TASK: In the records that follow, find the line with "(491, 545) = (503, 426): brown"; from there, retype every line exactly through the line with "(397, 130) = (490, 281): none -> pink house", which also belongs to the answer.

Object change descriptions:
+ + + + + + +

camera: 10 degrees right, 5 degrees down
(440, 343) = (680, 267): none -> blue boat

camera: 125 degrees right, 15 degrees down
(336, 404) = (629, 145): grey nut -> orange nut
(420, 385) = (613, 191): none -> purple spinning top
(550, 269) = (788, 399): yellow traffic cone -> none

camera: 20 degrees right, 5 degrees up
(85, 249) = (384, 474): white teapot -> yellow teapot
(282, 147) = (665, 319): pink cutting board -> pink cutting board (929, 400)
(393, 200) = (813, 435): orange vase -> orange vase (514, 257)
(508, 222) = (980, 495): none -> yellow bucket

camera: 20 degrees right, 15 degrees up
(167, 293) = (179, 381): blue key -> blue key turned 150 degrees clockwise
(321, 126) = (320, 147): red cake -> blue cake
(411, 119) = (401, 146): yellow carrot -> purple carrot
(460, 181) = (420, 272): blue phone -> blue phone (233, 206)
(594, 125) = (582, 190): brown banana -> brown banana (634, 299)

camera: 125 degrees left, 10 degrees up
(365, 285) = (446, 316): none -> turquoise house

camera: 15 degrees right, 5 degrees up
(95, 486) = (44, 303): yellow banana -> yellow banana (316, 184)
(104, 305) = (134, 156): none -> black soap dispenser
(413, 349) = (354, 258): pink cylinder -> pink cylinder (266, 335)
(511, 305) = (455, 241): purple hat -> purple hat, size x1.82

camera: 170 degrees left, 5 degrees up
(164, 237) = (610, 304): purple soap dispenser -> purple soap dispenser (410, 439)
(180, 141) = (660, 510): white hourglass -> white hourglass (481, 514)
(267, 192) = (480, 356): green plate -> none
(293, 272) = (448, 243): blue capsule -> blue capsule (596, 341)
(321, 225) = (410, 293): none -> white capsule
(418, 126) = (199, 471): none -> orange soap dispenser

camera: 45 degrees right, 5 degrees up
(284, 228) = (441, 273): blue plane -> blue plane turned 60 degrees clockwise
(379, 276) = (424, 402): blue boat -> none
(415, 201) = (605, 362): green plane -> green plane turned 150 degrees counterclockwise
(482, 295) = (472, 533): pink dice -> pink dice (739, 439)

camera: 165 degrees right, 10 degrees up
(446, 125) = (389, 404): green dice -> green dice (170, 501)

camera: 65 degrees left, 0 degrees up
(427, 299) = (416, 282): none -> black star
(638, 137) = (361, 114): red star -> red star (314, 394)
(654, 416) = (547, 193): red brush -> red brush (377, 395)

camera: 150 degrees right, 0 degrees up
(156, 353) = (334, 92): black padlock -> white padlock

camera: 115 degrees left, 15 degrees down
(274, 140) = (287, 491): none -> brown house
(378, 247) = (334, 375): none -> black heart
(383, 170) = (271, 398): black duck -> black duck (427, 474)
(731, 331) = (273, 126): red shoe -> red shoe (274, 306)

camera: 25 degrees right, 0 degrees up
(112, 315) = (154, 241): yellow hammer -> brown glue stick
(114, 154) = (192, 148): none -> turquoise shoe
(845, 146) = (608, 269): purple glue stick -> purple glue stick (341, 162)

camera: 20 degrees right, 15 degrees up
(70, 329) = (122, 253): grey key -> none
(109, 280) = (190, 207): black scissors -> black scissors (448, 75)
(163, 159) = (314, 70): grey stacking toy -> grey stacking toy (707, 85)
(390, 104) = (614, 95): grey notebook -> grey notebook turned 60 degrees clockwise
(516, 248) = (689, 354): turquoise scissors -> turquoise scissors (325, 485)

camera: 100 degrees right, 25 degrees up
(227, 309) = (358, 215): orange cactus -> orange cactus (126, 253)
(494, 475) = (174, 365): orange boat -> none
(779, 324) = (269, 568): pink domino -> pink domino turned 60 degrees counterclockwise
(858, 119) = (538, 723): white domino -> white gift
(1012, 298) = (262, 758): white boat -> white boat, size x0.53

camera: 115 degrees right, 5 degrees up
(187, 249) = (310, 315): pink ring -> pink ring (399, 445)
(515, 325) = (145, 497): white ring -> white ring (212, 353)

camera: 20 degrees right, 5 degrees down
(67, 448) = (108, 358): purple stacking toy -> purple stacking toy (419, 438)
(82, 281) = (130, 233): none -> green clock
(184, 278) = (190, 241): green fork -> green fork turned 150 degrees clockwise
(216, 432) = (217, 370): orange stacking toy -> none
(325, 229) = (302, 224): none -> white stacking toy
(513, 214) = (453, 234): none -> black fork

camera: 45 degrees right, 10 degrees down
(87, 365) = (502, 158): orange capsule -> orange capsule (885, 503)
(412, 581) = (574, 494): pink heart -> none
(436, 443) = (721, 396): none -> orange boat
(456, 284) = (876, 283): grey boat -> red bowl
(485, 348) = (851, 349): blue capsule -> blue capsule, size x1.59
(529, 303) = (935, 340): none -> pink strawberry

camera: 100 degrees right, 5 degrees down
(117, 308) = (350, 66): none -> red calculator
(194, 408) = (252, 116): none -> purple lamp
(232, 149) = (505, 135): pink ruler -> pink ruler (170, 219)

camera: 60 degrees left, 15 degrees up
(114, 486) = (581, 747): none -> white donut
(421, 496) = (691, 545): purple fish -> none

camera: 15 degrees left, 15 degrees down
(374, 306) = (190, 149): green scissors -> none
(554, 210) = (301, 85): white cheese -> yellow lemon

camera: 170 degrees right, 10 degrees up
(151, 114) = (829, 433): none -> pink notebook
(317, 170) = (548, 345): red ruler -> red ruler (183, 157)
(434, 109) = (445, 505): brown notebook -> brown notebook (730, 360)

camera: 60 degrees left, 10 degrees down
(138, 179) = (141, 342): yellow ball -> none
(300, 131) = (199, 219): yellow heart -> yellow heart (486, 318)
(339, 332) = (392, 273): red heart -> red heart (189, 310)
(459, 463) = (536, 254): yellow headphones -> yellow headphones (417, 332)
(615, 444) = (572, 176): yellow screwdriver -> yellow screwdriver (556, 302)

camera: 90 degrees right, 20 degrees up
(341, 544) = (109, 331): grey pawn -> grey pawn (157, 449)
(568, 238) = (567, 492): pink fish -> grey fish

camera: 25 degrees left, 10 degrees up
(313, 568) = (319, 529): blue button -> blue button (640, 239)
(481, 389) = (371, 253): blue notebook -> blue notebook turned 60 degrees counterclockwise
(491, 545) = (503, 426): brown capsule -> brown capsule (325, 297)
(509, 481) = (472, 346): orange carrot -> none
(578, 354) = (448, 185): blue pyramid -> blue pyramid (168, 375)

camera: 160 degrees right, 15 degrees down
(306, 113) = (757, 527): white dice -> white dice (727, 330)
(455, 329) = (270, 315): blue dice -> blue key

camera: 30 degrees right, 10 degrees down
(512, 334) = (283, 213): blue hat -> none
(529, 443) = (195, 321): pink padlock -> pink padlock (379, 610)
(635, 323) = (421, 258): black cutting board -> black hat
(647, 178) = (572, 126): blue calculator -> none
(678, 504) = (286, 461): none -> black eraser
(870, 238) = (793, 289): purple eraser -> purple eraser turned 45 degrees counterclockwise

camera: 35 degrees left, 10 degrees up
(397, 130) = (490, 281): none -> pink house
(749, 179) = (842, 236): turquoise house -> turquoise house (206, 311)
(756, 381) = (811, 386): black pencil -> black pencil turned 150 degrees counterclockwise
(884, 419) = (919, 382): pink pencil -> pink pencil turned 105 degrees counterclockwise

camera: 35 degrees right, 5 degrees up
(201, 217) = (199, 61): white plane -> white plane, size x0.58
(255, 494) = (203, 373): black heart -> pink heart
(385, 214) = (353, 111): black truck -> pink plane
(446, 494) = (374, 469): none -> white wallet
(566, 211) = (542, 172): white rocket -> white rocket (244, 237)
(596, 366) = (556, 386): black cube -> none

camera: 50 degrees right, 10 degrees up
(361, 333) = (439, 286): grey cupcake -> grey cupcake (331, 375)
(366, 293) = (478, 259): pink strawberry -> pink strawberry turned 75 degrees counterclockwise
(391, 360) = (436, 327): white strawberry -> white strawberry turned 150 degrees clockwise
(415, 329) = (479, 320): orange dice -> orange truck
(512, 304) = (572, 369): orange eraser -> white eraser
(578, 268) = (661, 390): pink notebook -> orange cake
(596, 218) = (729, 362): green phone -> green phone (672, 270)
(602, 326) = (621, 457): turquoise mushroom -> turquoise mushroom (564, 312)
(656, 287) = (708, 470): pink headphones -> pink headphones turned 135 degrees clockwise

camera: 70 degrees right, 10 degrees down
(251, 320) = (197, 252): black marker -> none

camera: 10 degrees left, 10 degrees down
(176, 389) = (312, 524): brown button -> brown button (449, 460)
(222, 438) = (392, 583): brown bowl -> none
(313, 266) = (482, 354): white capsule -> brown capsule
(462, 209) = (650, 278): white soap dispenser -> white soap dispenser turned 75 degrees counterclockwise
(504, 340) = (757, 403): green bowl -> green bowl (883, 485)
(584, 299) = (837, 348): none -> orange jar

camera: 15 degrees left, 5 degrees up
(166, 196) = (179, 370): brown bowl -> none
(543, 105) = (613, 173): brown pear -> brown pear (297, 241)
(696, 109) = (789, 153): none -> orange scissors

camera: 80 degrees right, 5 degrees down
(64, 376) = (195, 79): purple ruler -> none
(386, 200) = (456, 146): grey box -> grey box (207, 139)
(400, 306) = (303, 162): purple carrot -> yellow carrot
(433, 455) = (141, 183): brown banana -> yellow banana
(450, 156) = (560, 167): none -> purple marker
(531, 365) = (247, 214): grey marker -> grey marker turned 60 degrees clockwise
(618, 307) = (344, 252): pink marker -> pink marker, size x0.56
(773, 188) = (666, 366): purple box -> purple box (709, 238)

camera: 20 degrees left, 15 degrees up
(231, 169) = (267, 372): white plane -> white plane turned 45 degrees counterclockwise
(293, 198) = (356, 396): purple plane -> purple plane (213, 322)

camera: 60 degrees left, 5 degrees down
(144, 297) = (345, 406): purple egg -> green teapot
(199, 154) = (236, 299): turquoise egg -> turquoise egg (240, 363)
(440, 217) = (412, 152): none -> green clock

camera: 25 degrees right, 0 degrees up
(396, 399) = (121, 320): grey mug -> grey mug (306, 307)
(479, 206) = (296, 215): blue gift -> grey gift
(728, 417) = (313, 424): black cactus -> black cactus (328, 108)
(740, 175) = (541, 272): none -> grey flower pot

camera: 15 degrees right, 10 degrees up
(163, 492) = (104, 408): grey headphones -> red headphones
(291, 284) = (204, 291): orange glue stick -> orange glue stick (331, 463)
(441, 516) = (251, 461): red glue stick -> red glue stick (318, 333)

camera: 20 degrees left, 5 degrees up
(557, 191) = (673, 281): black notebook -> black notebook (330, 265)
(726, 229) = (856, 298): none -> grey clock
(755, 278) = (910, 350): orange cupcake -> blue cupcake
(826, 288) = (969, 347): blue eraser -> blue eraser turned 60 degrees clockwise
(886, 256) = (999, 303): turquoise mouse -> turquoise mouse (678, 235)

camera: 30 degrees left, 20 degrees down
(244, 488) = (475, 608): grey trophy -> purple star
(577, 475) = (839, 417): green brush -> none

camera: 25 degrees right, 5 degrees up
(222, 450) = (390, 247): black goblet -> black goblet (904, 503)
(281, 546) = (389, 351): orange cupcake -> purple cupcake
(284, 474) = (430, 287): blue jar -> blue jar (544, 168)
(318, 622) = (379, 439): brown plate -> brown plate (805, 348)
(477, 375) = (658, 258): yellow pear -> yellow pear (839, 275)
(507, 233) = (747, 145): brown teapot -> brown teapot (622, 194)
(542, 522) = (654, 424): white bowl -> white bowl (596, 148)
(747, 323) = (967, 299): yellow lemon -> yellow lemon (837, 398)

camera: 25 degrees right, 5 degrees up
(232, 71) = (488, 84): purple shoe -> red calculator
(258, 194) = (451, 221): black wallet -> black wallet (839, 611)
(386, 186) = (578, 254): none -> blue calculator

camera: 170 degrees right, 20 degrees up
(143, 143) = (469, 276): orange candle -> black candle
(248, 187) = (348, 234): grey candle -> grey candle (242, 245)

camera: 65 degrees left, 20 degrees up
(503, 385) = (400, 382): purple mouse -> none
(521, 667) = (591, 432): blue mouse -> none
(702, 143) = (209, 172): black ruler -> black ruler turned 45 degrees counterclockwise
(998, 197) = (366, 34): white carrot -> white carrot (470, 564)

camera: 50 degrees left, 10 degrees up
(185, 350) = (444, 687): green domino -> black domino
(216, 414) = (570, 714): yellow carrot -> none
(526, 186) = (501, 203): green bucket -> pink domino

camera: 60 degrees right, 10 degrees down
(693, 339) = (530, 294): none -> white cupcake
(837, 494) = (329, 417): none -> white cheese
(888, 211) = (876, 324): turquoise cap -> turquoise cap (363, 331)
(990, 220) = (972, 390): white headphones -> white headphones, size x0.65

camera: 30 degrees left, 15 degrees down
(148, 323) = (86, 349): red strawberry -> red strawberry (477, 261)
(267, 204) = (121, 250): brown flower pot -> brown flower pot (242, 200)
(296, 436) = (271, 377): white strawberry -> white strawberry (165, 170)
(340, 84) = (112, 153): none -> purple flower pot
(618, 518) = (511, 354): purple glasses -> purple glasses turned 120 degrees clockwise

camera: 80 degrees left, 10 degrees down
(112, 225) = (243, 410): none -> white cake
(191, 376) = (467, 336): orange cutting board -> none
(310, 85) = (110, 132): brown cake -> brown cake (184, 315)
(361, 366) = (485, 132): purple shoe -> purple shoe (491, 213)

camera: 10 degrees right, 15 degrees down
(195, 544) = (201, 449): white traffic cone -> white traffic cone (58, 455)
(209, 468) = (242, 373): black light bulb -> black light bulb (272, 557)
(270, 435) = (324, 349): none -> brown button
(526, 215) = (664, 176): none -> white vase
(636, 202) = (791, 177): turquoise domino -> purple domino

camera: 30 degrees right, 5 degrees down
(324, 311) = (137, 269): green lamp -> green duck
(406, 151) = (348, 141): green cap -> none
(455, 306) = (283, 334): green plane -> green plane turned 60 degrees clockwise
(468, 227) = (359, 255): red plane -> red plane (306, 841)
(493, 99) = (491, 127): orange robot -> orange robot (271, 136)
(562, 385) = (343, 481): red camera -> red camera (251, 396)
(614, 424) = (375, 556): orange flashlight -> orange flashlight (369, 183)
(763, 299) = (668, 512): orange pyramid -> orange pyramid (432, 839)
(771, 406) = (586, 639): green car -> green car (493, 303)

+ + + + + + +

ANSWER TO THIS PROBLEM:
(491, 545) = (503, 426): brown capsule -> brown capsule (325, 297)
(509, 481) = (472, 346): orange carrot -> none
(578, 354) = (448, 185): blue pyramid -> blue pyramid (168, 375)

camera: 160 degrees right, 15 degrees down
(306, 113) = (757, 527): white dice -> white dice (727, 330)
(455, 329) = (270, 315): blue dice -> blue key

camera: 30 degrees right, 10 degrees down
(512, 334) = (283, 213): blue hat -> none
(529, 443) = (195, 321): pink padlock -> pink padlock (379, 610)
(635, 323) = (421, 258): black cutting board -> black hat
(647, 178) = (572, 126): blue calculator -> none
(678, 504) = (286, 461): none -> black eraser
(870, 238) = (793, 289): purple eraser -> purple eraser turned 45 degrees counterclockwise

camera: 35 degrees left, 10 degrees up
(397, 130) = (490, 281): none -> pink house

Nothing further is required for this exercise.